◆ **EXERCISE GOAL**: Look through the records below and state how many lines carry the string "BUSY", adding nothing.

▼

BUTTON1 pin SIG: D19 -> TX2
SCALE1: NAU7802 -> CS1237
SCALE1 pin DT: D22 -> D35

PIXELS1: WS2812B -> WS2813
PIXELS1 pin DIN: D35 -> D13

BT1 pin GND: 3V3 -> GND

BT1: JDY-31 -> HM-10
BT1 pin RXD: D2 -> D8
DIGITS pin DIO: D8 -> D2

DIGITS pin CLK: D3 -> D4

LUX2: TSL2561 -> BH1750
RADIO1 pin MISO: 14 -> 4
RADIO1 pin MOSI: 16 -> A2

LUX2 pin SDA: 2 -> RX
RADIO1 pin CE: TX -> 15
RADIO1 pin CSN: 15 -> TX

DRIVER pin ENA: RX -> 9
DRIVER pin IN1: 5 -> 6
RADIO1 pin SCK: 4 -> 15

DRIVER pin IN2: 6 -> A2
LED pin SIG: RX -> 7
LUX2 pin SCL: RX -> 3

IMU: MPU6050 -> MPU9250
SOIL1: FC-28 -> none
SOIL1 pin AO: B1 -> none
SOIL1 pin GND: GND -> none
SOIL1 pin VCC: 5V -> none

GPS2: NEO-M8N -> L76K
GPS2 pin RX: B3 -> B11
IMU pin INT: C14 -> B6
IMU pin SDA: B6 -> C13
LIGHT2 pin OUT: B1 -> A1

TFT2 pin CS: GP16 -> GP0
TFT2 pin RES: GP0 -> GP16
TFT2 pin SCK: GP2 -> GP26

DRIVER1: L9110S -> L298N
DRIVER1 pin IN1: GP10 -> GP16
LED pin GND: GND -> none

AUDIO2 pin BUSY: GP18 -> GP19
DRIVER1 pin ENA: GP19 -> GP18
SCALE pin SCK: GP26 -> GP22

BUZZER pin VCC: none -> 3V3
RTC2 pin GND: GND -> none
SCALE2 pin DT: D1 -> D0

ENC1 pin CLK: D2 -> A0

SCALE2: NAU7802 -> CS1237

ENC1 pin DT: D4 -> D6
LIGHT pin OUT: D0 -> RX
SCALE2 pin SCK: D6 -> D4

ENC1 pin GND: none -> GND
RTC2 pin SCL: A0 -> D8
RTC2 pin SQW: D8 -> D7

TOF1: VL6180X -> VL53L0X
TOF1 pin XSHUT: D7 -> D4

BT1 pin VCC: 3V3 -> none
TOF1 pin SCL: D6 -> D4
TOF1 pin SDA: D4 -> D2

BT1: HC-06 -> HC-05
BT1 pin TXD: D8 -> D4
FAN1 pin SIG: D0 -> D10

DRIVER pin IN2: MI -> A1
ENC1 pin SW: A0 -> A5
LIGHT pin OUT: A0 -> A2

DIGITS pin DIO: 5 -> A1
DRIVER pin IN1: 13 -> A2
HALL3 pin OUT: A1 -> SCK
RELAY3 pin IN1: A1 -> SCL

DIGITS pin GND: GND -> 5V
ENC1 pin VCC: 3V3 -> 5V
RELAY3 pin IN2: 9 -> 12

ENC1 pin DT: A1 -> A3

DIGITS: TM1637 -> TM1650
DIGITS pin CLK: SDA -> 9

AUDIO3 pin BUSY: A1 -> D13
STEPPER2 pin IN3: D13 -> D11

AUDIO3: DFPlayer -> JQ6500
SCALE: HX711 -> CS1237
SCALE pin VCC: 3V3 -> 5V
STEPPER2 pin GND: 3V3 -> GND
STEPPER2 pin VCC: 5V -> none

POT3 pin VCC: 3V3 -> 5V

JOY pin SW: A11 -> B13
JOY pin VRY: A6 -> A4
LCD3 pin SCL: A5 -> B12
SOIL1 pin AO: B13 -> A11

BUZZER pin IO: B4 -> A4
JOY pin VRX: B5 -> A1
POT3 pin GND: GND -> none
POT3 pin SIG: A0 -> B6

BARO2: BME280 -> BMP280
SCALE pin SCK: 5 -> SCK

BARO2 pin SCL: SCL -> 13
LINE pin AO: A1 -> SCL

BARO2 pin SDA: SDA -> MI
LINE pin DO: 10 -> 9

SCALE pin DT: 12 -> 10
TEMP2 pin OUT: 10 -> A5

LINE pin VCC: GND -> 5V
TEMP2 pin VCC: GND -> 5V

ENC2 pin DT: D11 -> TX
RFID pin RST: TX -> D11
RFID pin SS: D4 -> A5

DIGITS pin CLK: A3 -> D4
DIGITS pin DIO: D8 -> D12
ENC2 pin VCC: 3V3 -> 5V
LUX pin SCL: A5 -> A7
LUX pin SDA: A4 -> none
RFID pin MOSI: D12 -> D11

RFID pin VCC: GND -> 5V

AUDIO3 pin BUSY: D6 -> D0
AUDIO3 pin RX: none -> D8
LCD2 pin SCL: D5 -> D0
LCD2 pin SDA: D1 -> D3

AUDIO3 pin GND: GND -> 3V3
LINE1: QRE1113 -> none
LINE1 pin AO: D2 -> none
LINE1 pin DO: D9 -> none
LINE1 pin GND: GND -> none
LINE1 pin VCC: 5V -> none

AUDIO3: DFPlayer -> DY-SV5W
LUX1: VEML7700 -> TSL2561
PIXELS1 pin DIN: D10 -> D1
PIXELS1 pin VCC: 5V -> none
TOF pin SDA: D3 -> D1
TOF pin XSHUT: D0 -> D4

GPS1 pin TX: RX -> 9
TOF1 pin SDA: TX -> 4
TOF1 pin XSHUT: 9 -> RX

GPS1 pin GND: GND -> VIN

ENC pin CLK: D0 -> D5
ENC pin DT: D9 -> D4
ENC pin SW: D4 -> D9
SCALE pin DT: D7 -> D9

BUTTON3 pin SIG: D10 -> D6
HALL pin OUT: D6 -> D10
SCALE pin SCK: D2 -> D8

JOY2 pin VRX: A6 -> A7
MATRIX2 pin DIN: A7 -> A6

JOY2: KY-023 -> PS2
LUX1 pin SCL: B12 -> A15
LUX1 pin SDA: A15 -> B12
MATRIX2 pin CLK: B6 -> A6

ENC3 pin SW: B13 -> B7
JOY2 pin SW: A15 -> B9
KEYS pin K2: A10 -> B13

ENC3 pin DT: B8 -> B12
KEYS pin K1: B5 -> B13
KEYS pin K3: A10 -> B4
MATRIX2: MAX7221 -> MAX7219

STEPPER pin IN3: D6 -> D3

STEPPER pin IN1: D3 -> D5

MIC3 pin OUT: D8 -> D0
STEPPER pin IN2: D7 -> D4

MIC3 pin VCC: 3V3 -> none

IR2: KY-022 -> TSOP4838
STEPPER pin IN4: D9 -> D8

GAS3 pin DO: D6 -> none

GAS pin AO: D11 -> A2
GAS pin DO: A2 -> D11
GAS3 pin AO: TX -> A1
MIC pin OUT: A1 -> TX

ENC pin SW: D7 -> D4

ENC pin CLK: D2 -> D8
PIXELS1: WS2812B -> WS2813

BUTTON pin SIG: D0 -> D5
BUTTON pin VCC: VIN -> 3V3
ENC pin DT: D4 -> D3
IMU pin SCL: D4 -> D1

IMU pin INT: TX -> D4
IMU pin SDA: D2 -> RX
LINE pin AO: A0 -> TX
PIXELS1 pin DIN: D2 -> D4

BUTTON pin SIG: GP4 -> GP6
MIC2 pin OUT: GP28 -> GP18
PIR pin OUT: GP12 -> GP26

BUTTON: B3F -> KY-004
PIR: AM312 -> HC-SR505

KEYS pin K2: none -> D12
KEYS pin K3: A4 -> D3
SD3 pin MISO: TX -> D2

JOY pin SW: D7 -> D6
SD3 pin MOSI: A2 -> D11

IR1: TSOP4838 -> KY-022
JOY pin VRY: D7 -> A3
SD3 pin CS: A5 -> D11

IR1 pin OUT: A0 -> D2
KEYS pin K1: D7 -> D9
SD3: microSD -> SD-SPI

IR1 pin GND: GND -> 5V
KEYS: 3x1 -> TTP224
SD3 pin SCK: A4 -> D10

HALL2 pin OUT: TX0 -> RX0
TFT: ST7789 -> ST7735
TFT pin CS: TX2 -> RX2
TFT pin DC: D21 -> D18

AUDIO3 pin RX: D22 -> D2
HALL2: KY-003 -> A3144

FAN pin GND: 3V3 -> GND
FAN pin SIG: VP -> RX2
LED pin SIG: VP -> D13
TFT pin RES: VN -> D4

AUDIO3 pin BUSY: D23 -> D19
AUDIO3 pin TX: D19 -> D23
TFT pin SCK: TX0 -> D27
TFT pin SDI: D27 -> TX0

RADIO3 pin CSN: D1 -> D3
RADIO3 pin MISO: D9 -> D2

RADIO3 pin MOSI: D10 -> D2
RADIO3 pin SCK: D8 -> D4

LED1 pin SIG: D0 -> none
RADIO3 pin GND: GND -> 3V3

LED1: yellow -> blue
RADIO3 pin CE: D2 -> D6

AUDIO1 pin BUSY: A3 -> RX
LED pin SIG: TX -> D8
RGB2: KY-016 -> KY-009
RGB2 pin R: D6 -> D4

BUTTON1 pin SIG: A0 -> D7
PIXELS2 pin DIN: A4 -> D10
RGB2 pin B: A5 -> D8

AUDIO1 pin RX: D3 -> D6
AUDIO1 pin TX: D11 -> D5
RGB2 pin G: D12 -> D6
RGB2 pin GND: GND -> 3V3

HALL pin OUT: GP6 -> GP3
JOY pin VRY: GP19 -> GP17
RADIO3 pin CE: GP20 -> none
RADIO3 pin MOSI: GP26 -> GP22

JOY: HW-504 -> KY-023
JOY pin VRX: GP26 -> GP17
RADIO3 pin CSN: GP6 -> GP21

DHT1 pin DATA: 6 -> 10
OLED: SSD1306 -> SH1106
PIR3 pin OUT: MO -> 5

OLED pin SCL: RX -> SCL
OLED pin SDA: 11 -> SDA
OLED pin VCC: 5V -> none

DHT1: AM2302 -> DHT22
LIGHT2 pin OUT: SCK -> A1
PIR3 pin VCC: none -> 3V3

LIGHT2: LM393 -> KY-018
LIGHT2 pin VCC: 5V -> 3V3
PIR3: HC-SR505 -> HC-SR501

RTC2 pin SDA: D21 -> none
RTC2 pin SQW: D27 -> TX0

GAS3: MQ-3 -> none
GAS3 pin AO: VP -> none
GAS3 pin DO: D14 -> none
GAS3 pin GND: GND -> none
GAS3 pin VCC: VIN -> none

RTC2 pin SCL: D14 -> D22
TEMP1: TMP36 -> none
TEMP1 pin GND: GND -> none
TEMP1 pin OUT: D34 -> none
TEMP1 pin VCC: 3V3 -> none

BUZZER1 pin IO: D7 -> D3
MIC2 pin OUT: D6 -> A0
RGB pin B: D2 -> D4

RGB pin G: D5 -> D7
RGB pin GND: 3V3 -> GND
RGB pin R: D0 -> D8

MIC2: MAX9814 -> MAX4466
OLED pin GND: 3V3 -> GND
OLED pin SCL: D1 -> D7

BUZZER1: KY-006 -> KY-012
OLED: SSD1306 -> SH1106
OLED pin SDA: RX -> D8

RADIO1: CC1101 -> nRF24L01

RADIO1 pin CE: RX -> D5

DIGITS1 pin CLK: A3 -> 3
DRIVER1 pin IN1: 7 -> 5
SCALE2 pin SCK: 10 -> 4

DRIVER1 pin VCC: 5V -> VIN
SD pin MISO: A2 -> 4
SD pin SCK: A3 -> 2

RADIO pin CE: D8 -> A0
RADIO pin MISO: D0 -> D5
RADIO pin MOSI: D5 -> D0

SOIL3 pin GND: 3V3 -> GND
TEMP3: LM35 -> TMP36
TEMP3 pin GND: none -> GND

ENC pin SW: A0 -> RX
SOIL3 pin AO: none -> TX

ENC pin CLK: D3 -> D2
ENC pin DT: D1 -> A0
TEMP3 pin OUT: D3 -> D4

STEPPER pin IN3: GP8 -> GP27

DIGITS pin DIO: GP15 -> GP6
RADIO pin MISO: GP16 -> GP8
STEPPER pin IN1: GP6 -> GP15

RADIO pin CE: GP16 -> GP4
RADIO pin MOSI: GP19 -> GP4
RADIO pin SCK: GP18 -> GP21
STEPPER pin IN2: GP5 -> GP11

▲

◆ **WRITTEN ANSWER**: 5